* Information supplied *
-----
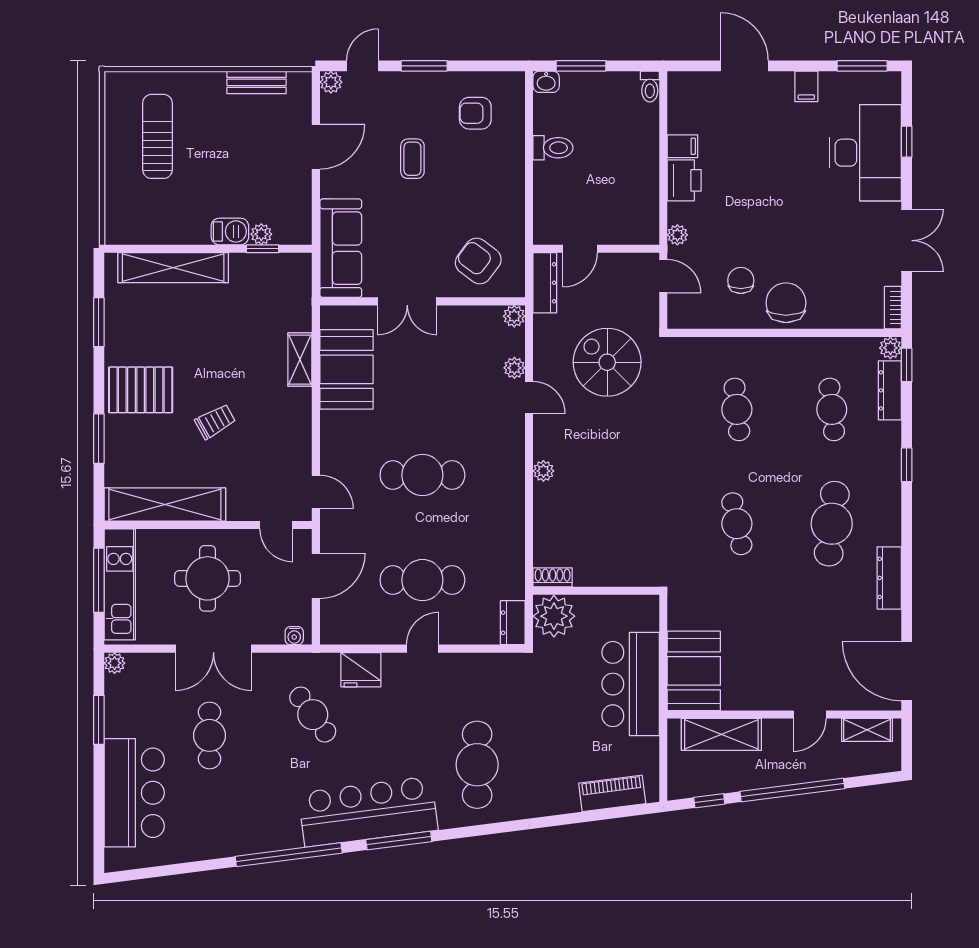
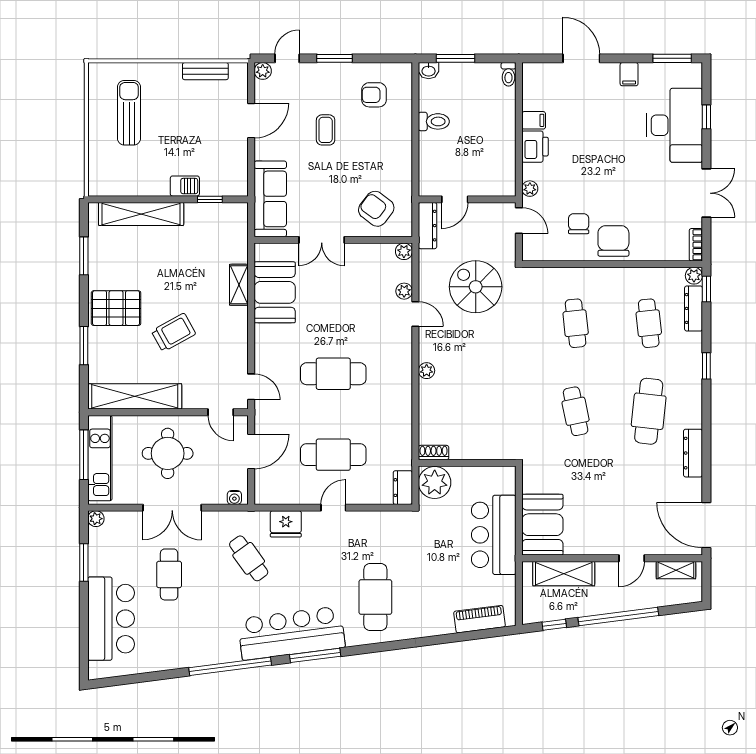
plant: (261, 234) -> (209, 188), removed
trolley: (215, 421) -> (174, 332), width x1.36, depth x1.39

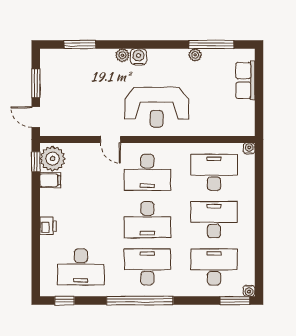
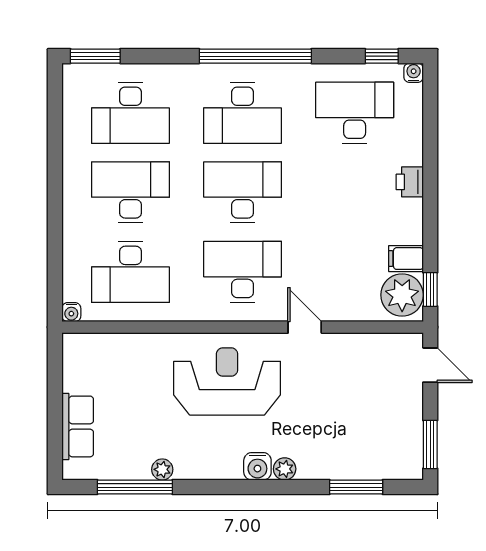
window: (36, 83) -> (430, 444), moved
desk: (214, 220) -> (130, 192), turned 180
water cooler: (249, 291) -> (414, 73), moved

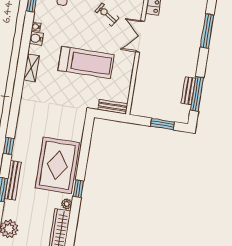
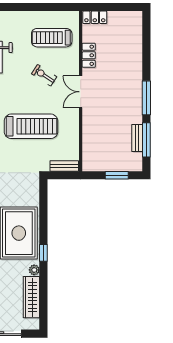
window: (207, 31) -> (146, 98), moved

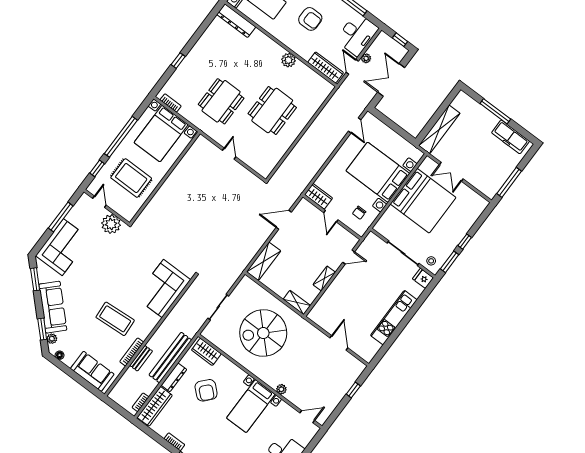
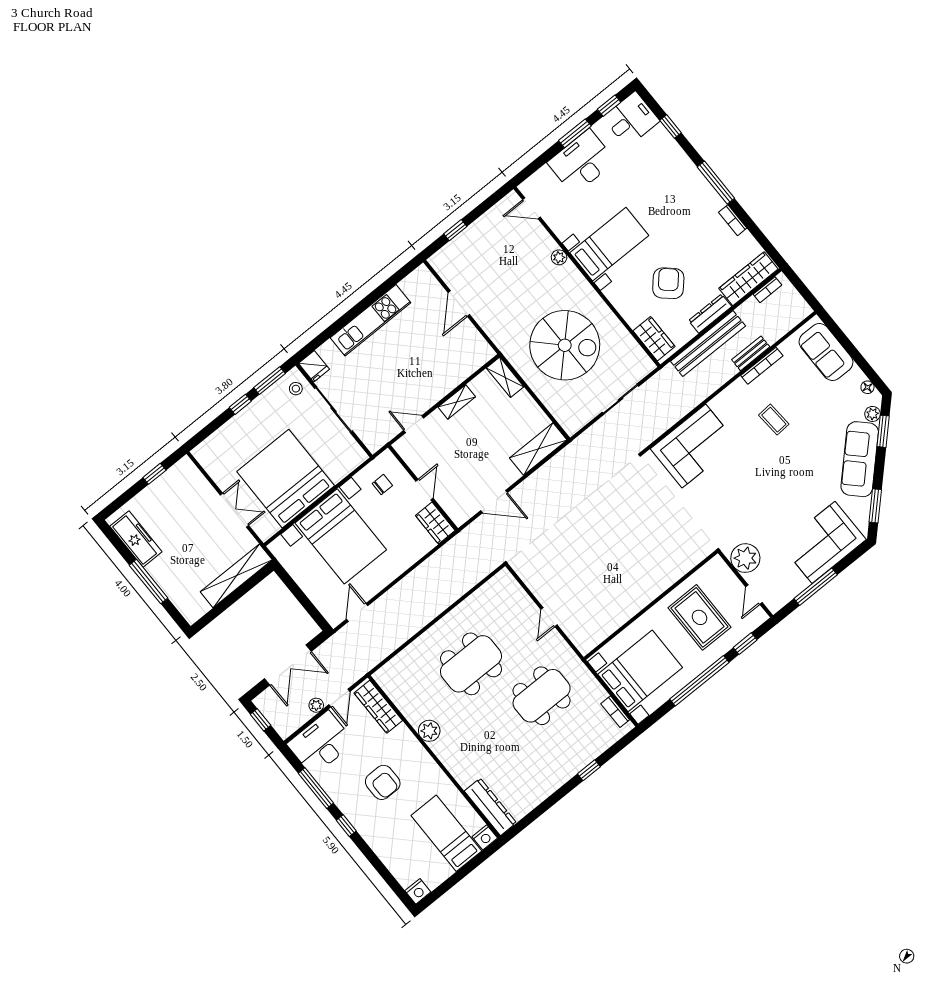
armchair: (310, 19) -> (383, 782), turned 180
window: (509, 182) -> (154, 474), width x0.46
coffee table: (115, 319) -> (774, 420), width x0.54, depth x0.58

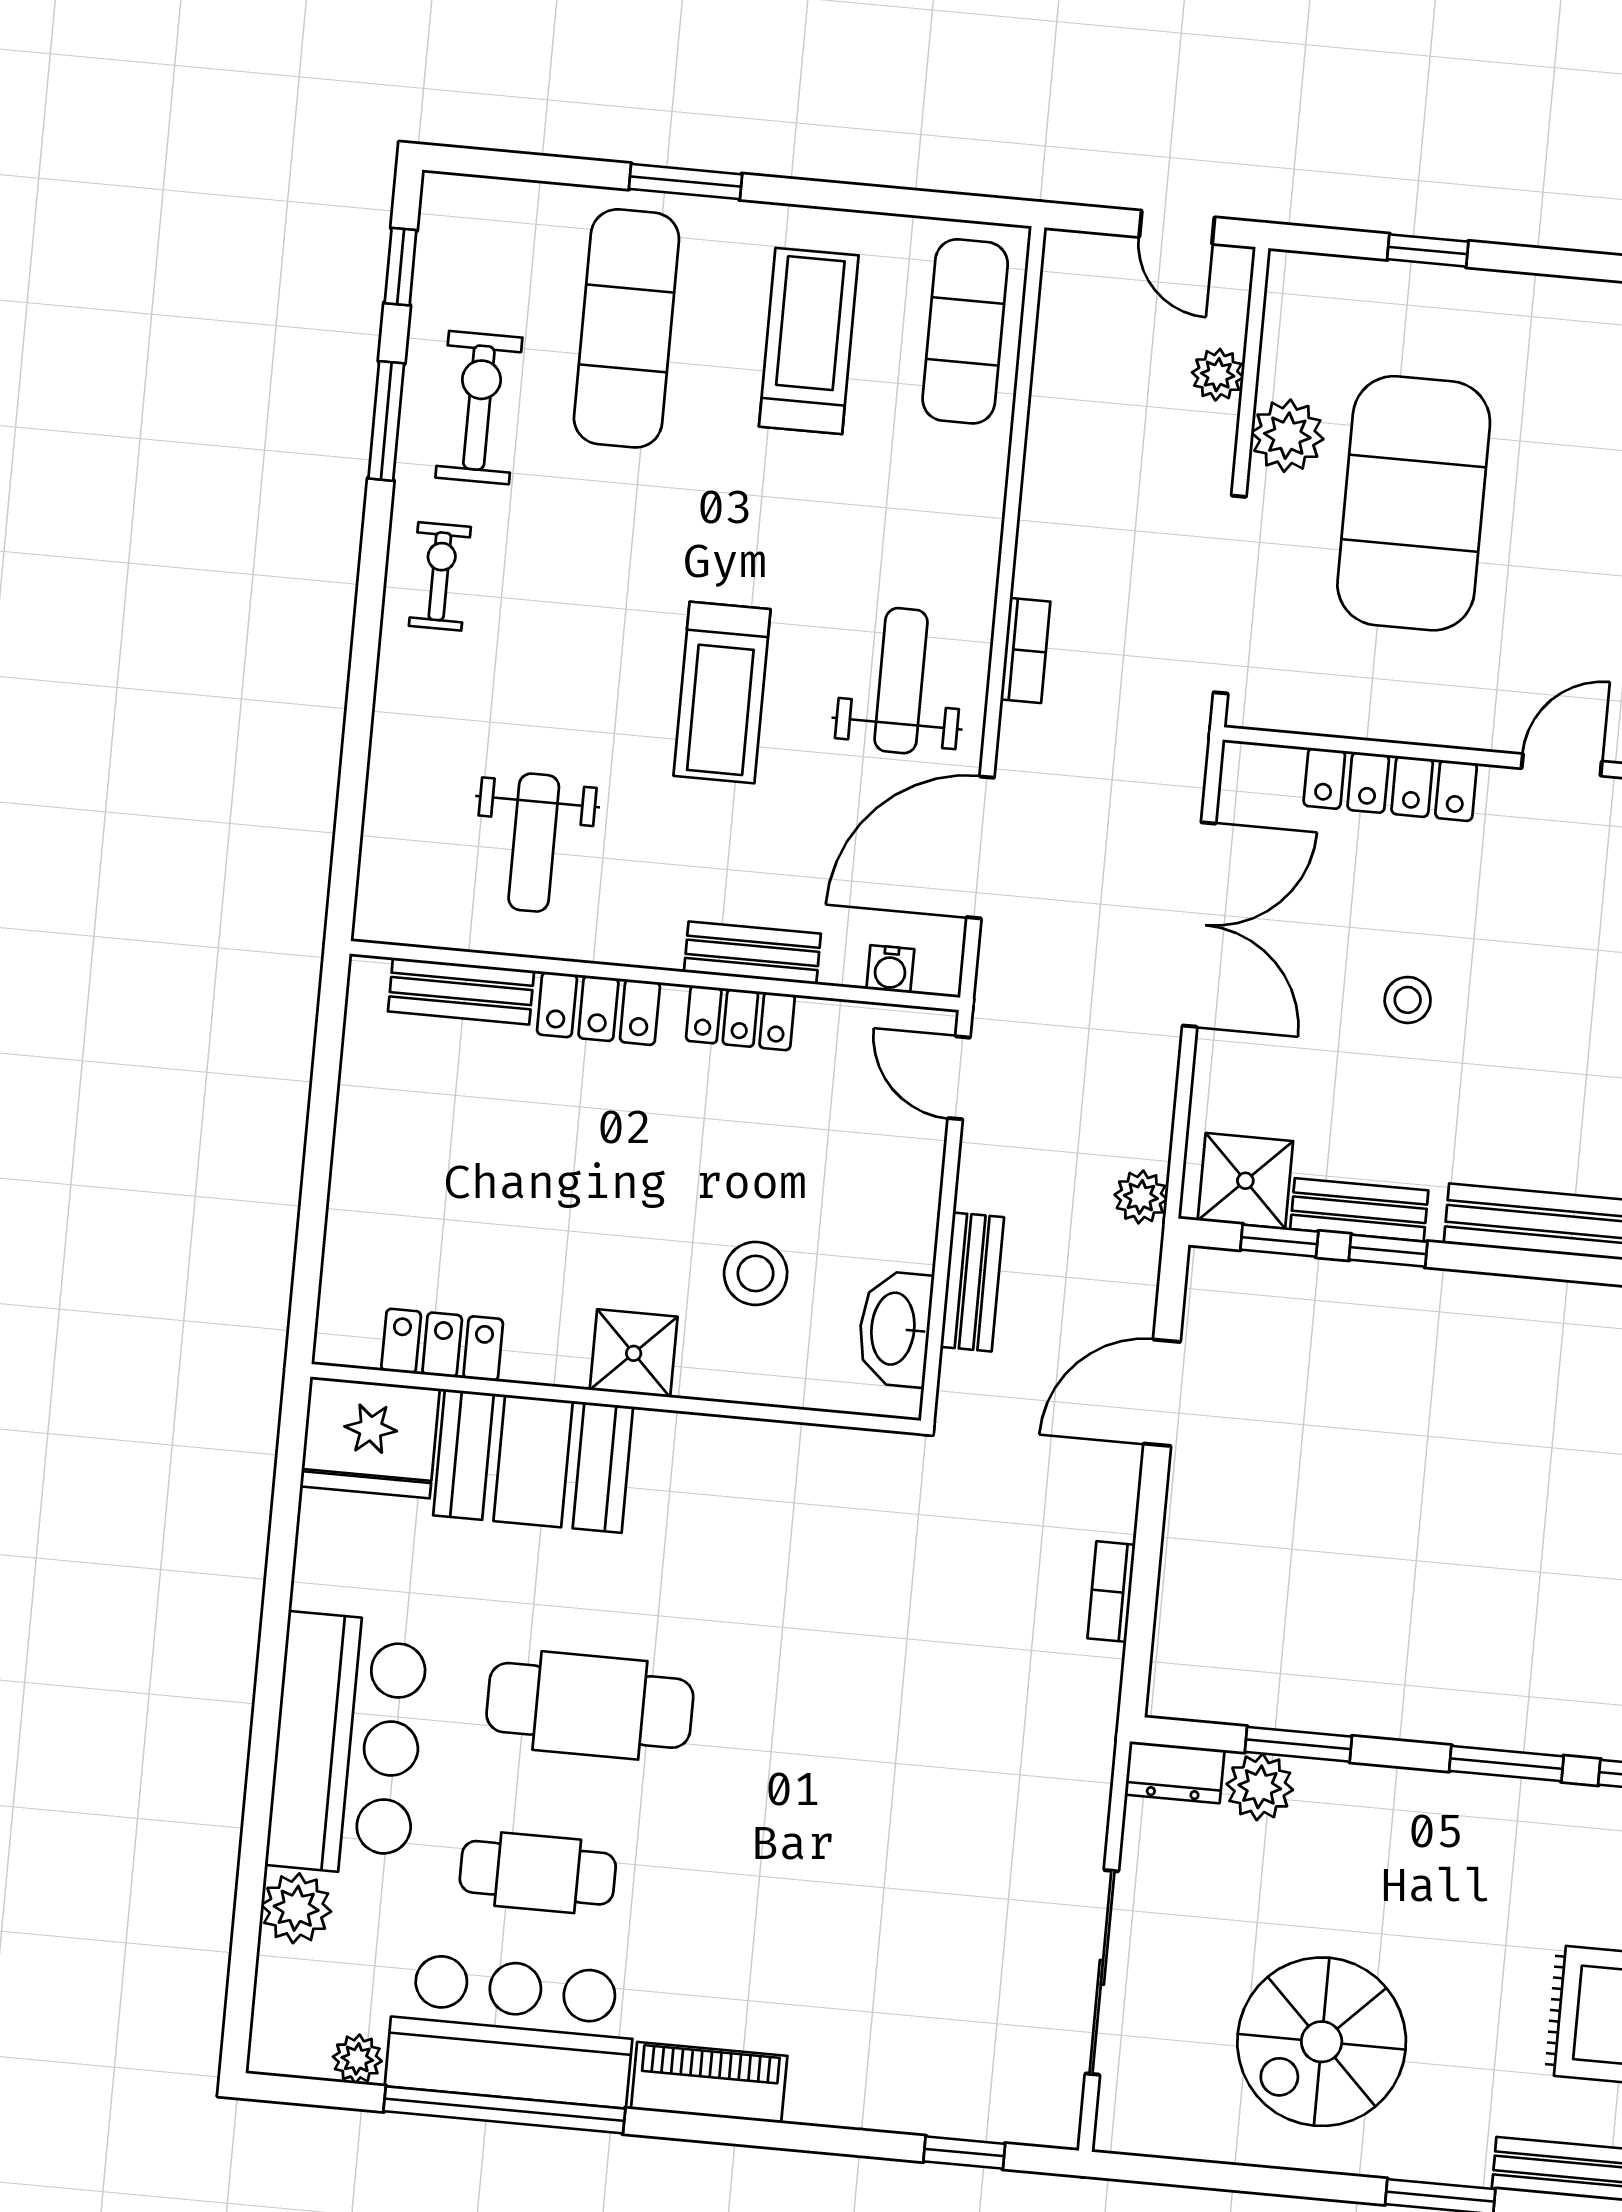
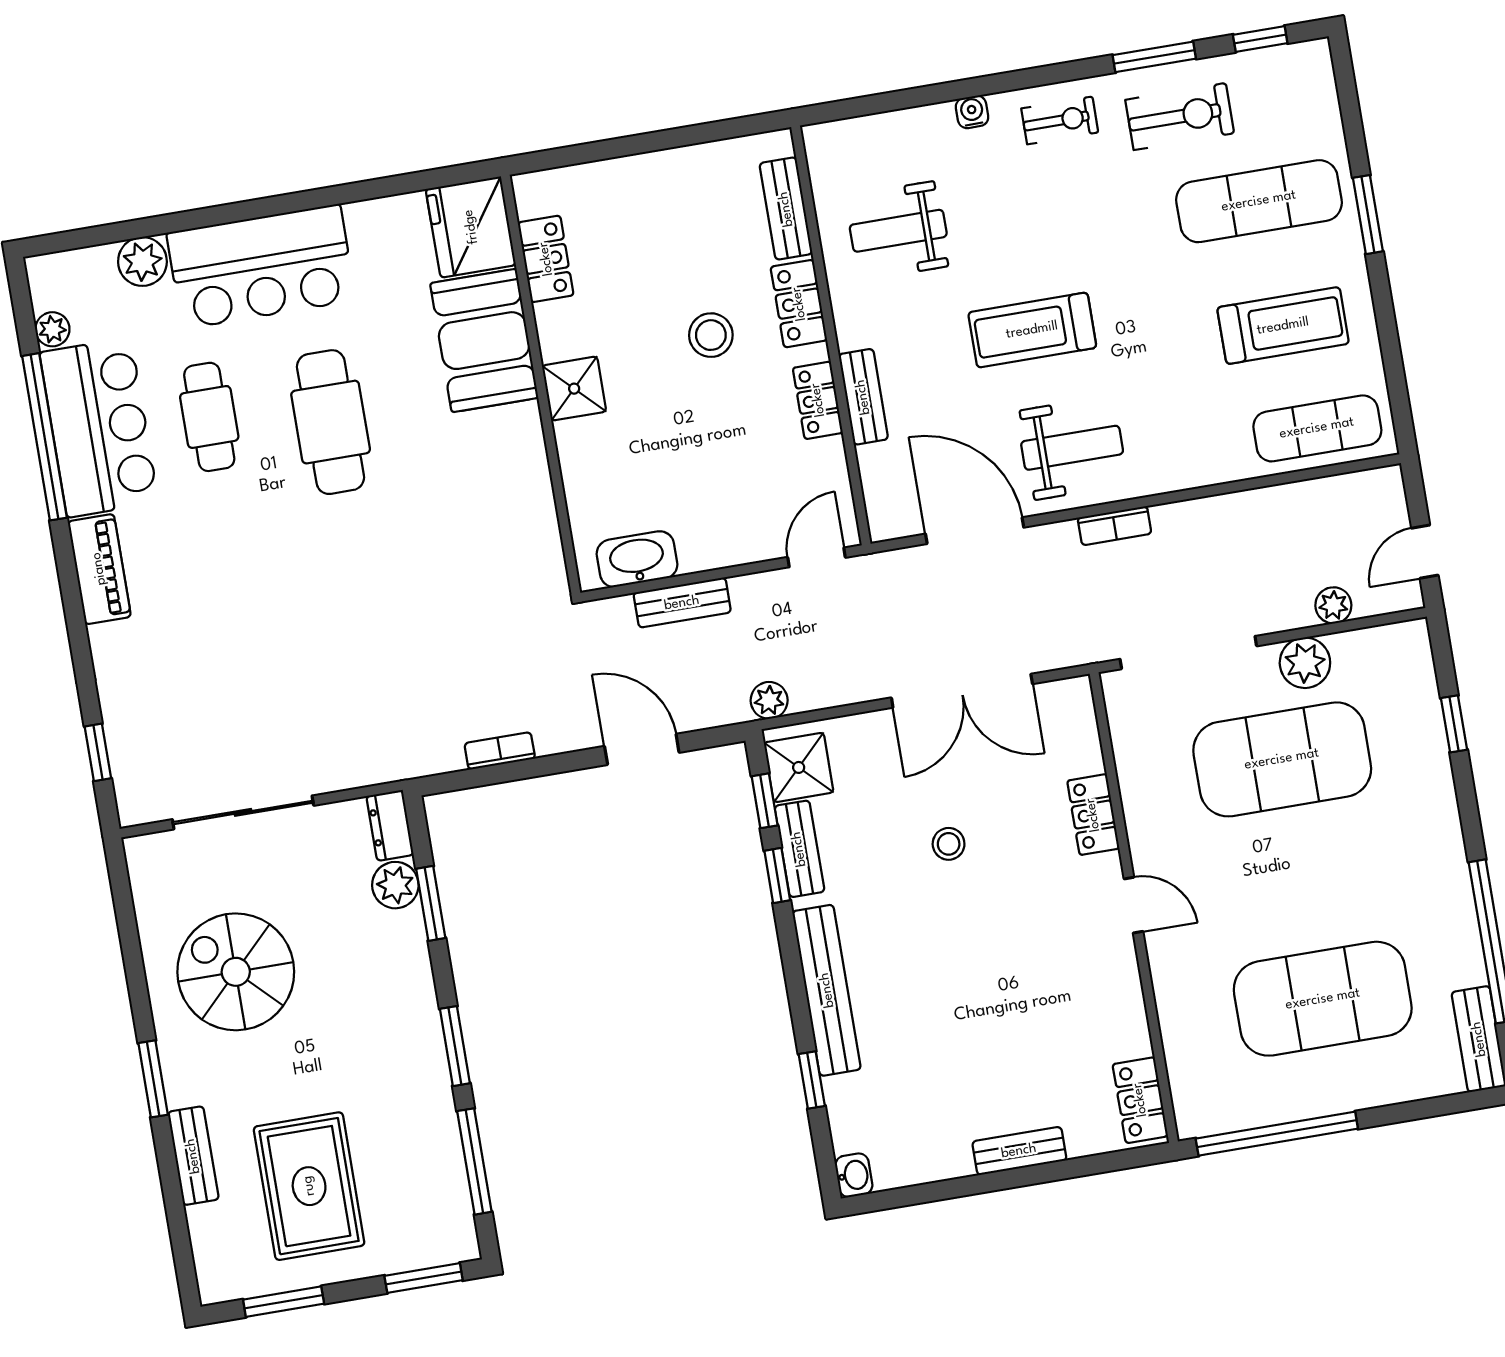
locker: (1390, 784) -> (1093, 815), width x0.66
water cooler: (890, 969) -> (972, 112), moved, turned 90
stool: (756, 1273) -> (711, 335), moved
-----
* Exercise brief *
Your answer must reproduce exactly the lines from the line with "armchair: (310, 19) -> (383, 782), turned 180" through the end of the material, both ends included, with every picture dropped.

* Exercise result *
armchair: (310, 19) -> (383, 782), turned 180
window: (509, 182) -> (154, 474), width x0.46
coffee table: (115, 319) -> (774, 420), width x0.54, depth x0.58

locker: (1390, 784) -> (1093, 815), width x0.66
water cooler: (890, 969) -> (972, 112), moved, turned 90
stool: (756, 1273) -> (711, 335), moved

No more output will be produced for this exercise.